- [PROBLEM DETAILS]:
From the records below, transcribe only the lines running from the one with "red spray bottle [675,101,710,153]" through the one with "camera: 25 degrees left, 0 degrees up". Keep both of those end lines.

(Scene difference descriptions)
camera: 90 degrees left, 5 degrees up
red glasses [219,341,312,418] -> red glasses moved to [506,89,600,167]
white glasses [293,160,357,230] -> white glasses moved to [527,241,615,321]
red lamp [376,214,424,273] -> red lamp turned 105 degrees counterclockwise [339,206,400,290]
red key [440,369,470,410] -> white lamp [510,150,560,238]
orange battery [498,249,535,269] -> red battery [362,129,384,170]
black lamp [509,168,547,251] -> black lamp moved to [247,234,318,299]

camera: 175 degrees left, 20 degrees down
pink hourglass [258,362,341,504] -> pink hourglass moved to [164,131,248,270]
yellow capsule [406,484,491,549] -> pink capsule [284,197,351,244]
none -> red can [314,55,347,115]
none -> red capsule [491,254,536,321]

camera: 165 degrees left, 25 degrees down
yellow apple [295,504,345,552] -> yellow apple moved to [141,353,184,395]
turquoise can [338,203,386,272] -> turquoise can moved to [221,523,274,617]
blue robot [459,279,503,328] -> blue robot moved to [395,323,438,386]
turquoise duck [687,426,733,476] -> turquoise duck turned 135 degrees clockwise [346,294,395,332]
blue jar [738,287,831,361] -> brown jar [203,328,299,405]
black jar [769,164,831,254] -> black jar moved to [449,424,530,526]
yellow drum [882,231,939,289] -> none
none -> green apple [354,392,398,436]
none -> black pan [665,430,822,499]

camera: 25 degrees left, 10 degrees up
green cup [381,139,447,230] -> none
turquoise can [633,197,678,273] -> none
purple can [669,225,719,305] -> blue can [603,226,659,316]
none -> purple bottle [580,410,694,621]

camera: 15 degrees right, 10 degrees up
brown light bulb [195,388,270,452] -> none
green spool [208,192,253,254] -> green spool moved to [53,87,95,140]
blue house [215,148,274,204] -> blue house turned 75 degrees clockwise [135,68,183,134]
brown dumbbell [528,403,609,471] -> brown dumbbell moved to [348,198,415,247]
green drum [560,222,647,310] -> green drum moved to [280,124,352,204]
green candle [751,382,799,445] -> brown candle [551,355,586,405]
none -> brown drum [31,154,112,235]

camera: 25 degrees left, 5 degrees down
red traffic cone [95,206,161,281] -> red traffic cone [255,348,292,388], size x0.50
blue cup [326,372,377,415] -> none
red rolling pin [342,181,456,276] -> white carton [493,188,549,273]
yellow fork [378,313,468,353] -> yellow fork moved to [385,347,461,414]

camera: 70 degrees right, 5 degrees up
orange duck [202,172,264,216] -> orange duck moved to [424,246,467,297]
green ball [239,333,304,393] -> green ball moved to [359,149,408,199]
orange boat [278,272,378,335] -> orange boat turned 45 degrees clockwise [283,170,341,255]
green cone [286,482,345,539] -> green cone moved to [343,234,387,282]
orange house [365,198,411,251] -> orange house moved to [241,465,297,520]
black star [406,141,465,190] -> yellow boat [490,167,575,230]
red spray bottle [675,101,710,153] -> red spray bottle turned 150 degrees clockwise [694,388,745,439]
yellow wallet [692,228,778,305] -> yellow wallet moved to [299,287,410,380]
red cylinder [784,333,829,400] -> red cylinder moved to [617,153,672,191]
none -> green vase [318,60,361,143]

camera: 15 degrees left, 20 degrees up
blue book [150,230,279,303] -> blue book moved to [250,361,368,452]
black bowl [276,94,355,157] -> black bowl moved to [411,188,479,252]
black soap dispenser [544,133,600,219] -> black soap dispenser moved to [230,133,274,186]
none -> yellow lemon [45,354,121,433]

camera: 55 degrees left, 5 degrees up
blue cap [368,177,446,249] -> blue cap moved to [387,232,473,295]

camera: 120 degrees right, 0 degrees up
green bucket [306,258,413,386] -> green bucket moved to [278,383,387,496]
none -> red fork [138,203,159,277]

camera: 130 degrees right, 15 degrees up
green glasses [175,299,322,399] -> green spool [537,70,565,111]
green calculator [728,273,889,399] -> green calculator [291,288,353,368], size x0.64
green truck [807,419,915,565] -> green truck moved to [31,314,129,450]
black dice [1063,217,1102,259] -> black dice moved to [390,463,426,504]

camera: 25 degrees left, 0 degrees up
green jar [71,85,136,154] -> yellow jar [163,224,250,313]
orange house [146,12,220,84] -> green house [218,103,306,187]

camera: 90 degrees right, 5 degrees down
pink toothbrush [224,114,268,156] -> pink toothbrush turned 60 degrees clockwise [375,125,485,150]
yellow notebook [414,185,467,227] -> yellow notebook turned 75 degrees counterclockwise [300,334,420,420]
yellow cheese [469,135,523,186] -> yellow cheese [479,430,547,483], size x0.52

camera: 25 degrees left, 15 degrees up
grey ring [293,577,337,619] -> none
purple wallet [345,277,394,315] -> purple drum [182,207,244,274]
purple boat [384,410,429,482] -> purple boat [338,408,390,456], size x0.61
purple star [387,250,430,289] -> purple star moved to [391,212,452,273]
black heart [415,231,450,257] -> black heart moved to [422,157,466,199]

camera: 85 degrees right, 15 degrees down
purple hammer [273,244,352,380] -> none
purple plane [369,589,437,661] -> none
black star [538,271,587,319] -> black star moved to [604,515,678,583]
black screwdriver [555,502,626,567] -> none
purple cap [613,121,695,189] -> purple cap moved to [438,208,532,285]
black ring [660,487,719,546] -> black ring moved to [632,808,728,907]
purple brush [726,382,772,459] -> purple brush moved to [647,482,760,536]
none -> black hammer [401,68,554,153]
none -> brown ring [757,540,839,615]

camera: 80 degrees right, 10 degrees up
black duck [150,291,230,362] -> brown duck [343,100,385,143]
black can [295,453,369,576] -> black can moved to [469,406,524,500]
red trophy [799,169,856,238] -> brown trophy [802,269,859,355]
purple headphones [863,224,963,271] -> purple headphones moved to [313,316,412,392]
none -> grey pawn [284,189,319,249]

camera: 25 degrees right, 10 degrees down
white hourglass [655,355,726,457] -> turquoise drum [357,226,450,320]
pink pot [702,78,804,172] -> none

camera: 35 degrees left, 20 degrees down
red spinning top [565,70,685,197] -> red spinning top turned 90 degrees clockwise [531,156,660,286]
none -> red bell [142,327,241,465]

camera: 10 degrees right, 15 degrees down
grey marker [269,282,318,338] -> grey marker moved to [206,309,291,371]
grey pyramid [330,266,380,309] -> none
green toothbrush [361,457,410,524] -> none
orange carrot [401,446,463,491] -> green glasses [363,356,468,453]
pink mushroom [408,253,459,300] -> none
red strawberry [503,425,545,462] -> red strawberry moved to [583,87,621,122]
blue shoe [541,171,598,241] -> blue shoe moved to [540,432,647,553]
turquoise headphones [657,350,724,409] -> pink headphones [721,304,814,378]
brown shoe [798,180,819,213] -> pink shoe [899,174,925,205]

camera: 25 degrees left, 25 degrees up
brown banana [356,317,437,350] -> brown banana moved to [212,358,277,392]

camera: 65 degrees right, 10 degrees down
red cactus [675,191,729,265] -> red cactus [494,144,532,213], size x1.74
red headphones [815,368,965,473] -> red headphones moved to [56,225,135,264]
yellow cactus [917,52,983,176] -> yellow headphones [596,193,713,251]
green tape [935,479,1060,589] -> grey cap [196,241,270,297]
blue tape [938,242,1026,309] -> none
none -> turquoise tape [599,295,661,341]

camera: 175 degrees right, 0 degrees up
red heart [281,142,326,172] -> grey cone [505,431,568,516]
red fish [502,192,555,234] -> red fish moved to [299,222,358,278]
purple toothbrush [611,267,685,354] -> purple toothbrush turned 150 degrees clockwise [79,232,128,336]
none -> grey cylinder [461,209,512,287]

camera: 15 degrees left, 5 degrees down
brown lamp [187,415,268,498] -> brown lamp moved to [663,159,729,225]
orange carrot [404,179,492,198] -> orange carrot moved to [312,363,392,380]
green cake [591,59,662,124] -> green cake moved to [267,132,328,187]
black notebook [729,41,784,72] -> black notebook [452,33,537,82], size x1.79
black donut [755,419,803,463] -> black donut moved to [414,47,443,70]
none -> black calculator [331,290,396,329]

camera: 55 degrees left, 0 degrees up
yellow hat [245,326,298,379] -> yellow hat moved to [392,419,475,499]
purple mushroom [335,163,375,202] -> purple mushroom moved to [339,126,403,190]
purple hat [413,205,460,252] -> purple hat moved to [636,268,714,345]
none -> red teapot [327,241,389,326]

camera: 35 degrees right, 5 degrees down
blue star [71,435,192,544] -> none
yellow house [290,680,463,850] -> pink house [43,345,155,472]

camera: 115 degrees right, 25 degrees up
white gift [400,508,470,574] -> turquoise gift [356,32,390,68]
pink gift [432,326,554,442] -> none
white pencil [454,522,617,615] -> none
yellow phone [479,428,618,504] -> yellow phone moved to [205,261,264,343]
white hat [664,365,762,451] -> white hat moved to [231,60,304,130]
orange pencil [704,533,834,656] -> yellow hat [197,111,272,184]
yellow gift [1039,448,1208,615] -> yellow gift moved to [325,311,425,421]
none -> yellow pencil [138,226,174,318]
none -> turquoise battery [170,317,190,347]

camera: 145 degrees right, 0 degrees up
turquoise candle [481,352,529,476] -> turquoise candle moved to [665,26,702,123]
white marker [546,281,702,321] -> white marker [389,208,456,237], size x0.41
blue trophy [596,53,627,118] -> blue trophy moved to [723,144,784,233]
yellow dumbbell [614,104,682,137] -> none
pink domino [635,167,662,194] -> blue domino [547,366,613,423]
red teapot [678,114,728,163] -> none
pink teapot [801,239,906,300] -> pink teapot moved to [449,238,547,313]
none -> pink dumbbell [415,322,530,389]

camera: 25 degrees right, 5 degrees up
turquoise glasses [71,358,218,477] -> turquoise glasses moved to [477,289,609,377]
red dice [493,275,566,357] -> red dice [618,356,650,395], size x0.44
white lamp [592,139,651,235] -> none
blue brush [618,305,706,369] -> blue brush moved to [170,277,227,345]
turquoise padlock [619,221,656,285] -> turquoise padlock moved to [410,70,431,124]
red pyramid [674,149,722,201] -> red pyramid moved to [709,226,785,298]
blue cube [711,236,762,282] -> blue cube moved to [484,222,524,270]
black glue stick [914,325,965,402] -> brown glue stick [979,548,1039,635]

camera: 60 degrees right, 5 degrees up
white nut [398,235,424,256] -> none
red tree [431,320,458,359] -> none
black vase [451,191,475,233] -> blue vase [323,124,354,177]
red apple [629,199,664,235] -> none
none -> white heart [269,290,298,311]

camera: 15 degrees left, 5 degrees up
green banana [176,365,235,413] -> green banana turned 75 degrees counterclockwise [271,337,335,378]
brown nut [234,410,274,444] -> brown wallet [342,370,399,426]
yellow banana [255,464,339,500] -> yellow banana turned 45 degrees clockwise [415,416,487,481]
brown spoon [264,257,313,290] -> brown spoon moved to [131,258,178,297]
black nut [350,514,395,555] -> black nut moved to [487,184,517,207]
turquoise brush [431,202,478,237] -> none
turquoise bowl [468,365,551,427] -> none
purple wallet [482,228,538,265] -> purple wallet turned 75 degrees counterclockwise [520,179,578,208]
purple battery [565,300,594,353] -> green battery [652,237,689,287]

- [ANSWER TO THIS PROBLEM]:
red spray bottle [675,101,710,153] -> red spray bottle turned 150 degrees clockwise [694,388,745,439]
yellow wallet [692,228,778,305] -> yellow wallet moved to [299,287,410,380]
red cylinder [784,333,829,400] -> red cylinder moved to [617,153,672,191]
none -> green vase [318,60,361,143]

camera: 15 degrees left, 20 degrees up
blue book [150,230,279,303] -> blue book moved to [250,361,368,452]
black bowl [276,94,355,157] -> black bowl moved to [411,188,479,252]
black soap dispenser [544,133,600,219] -> black soap dispenser moved to [230,133,274,186]
none -> yellow lemon [45,354,121,433]

camera: 55 degrees left, 5 degrees up
blue cap [368,177,446,249] -> blue cap moved to [387,232,473,295]

camera: 120 degrees right, 0 degrees up
green bucket [306,258,413,386] -> green bucket moved to [278,383,387,496]
none -> red fork [138,203,159,277]

camera: 130 degrees right, 15 degrees up
green glasses [175,299,322,399] -> green spool [537,70,565,111]
green calculator [728,273,889,399] -> green calculator [291,288,353,368], size x0.64
green truck [807,419,915,565] -> green truck moved to [31,314,129,450]
black dice [1063,217,1102,259] -> black dice moved to [390,463,426,504]

camera: 25 degrees left, 0 degrees up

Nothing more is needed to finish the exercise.